### EXERCISE OBJECTIVE
Will you copy out each of the rows below word for word, leaving out the pictures?

- - - - - - -

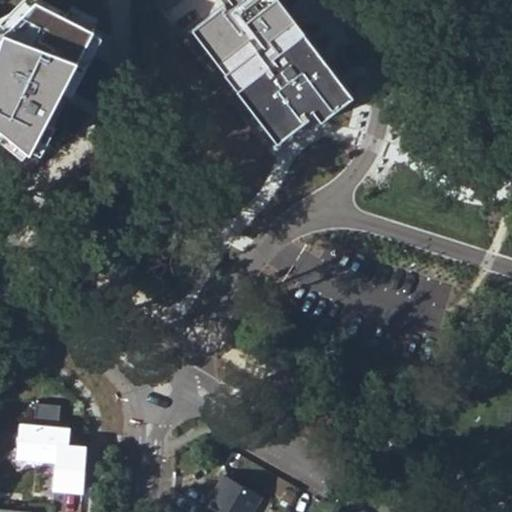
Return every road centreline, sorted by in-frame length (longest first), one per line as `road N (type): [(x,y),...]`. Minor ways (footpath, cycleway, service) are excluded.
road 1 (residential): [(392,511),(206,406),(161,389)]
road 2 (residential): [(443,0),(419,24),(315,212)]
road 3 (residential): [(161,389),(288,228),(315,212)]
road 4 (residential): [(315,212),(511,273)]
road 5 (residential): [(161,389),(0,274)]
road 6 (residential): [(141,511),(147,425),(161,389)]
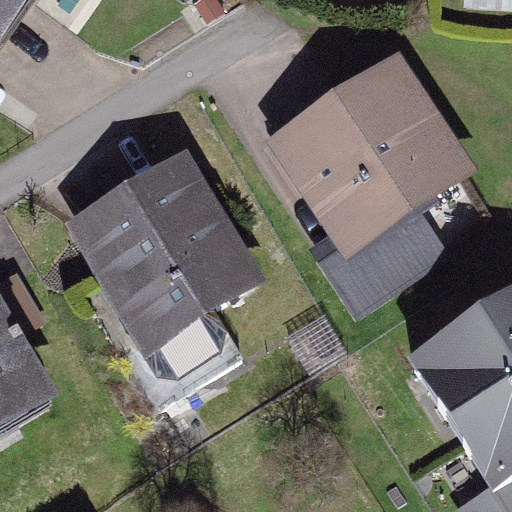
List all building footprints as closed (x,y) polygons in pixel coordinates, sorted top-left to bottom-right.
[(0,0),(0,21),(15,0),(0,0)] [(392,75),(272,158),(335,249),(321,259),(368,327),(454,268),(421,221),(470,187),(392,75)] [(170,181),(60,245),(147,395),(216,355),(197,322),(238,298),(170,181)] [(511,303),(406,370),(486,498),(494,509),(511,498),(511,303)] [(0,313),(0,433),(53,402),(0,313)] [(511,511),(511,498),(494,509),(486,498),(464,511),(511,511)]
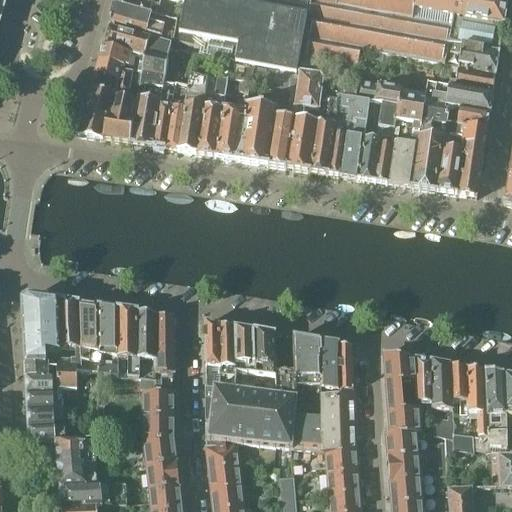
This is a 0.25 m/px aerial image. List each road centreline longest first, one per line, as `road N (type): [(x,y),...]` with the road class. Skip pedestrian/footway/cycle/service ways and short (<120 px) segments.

- - - - - - -

### OUTPUT BELOW
Return every road centreline, sorted by in-frame length (longest first), one per line as `road N (type): [(x,y),...]`. Minor ways (footpath, cycleway, service) are excluded.
road 1 (residential): [(392,511),(206,406),(161,389)]
road 2 (residential): [(443,0),(419,24),(315,212)]
road 3 (residential): [(161,389),(288,228),(315,212)]
road 4 (residential): [(315,212),(511,273)]
road 5 (residential): [(161,389),(0,274)]
road 6 (residential): [(141,511),(147,425),(161,389)]
List all building footprints as closed (x,y) polygons in pixel coordinates, sorted top-left to bottom-right.
[(0,0),(0,21),(15,0),(0,0)] [(392,75),(272,158),(335,249),(321,259),(368,327),(454,268),(421,221),(470,187),(392,75)] [(170,181),(60,245),(147,395),(216,355),(197,322),(238,298),(170,181)] [(511,303),(406,370),(486,498),(494,509),(511,498),(511,303)] [(0,313),(0,433),(53,402),(0,313)] [(511,511),(511,498),(494,509),(486,498),(464,511),(511,511)]
This is a 0.25 m/px aerial image. List each road centreline longest first, one per line, as `road N (type): [(x,y),...]` with the road class. Skip pedestrian/footway/cycle/service ways and short (<120 px) segments.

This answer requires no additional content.